What to work on: Would you retype the whole listing verbatim, keeping pictures out of it?
- Opening Delimiter -
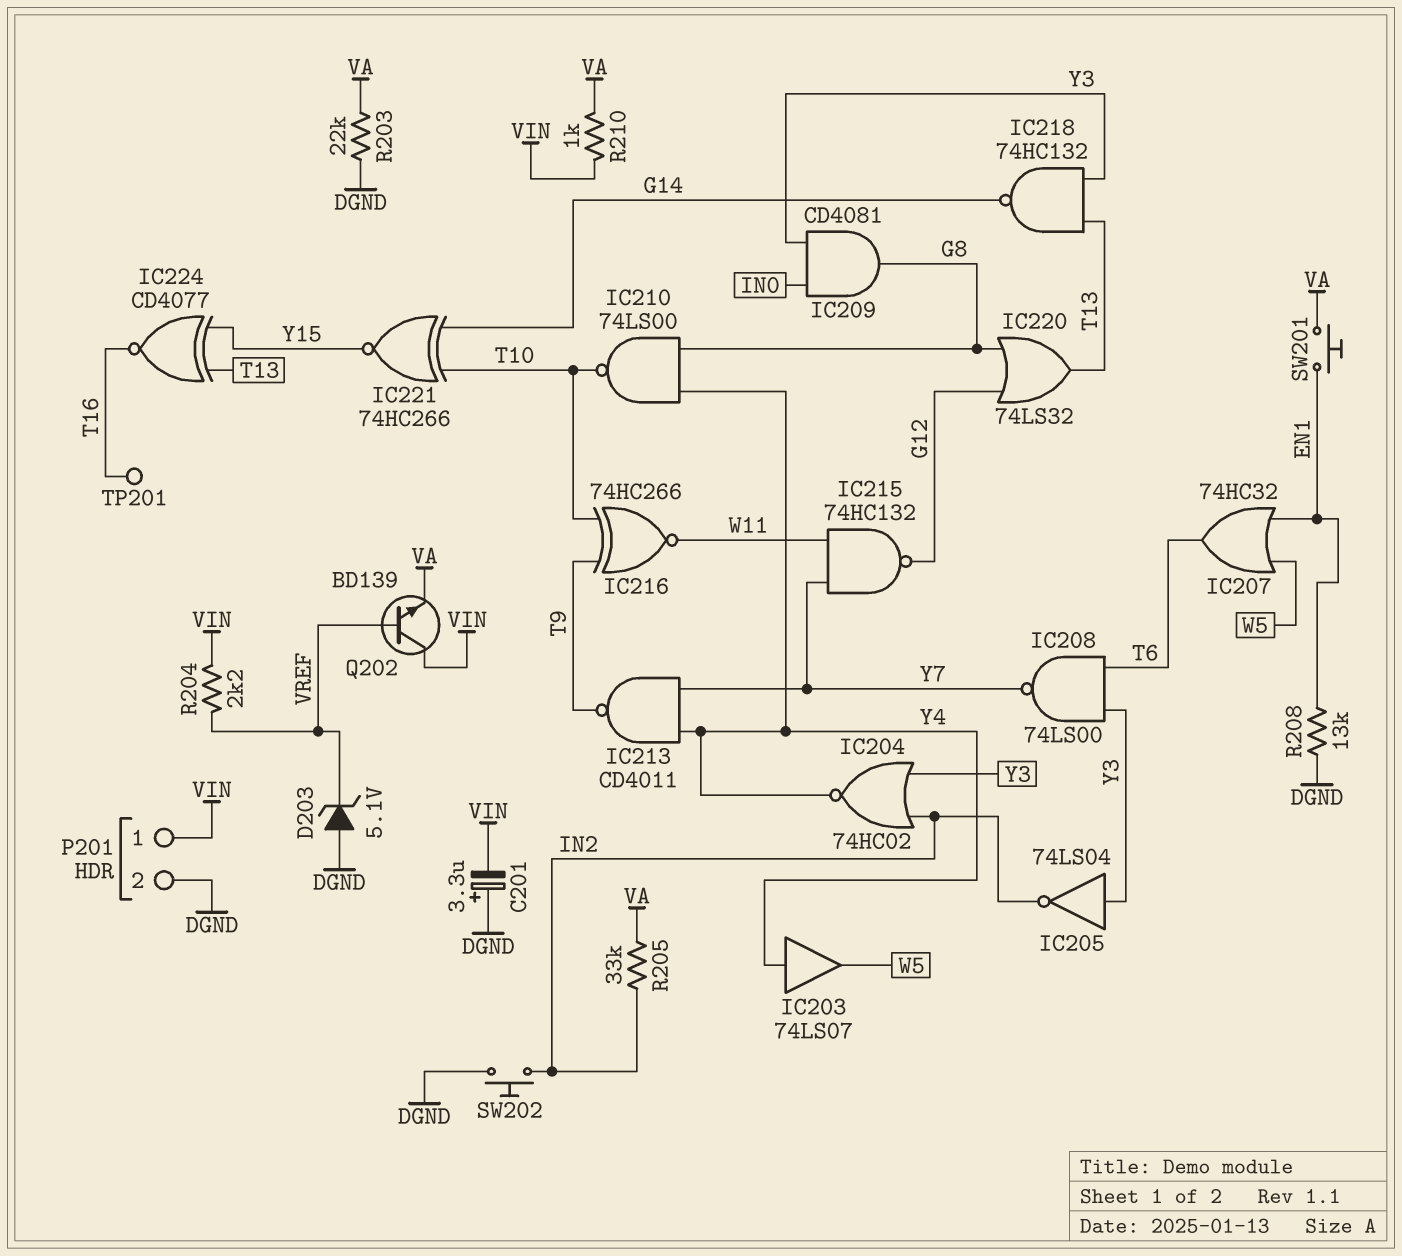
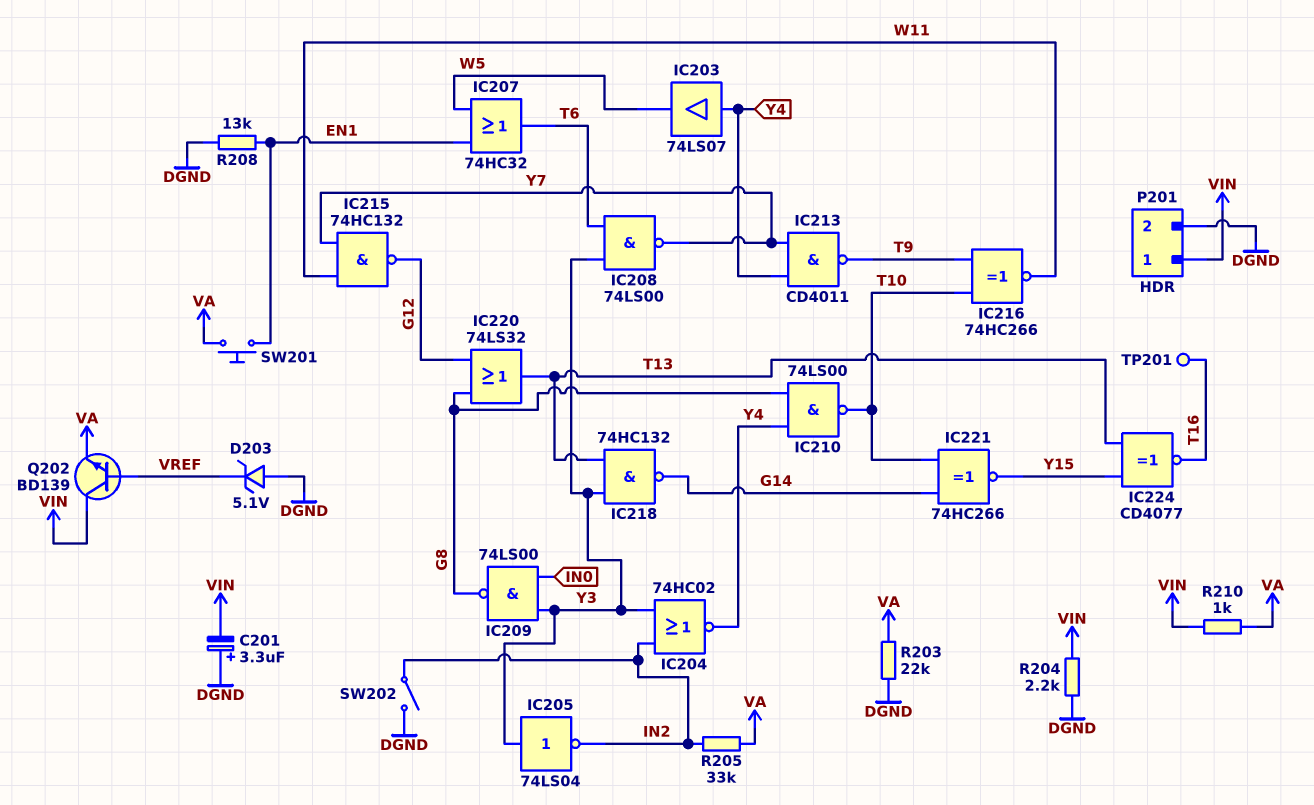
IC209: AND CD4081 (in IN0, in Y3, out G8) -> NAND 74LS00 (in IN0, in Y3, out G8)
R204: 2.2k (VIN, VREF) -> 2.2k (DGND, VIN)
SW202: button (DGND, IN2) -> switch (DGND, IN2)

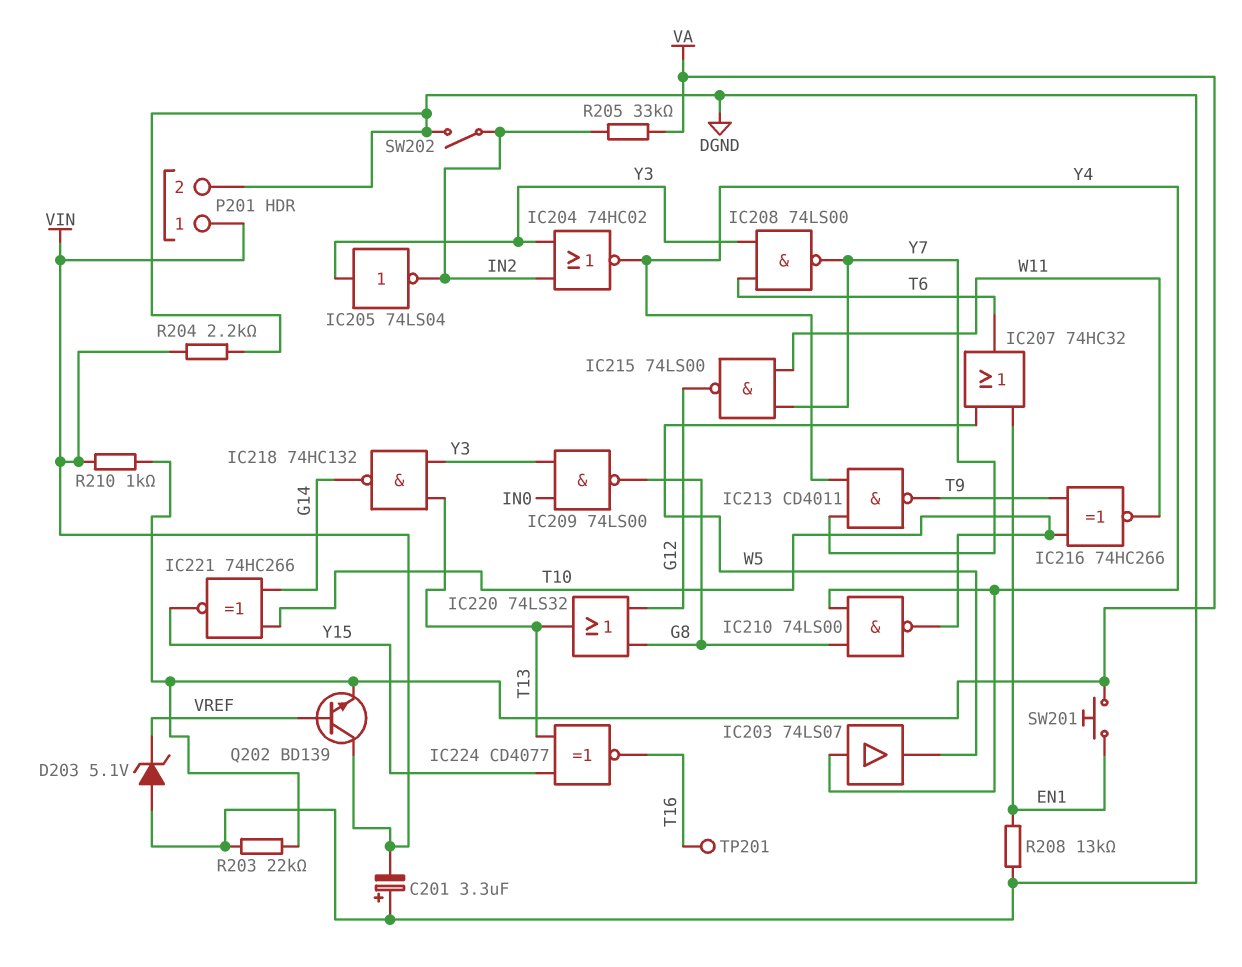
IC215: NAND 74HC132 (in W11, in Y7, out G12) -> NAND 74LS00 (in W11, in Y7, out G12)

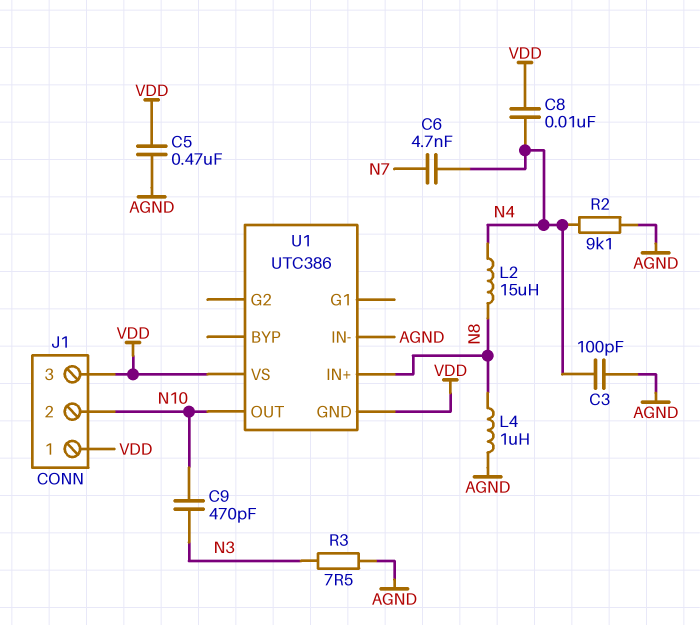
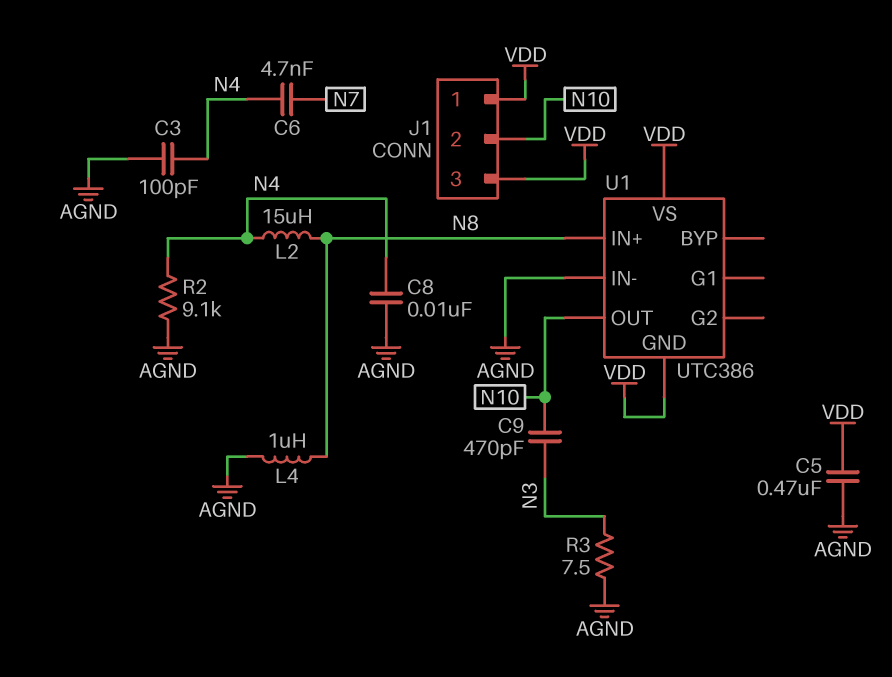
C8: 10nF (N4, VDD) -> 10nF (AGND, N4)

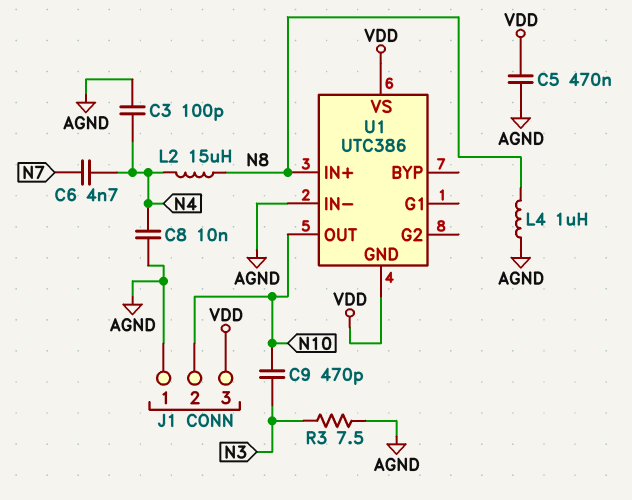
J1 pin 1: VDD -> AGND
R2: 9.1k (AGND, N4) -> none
- Closing Delimiter -
Answer for this exercise:
IC209: AND CD4081 (in IN0, in Y3, out G8) -> NAND 74LS00 (in IN0, in Y3, out G8)
R204: 2.2k (VIN, VREF) -> 2.2k (DGND, VIN)
SW202: button (DGND, IN2) -> switch (DGND, IN2)

IC215: NAND 74HC132 (in W11, in Y7, out G12) -> NAND 74LS00 (in W11, in Y7, out G12)

C8: 10nF (N4, VDD) -> 10nF (AGND, N4)

J1 pin 1: VDD -> AGND
R2: 9.1k (AGND, N4) -> none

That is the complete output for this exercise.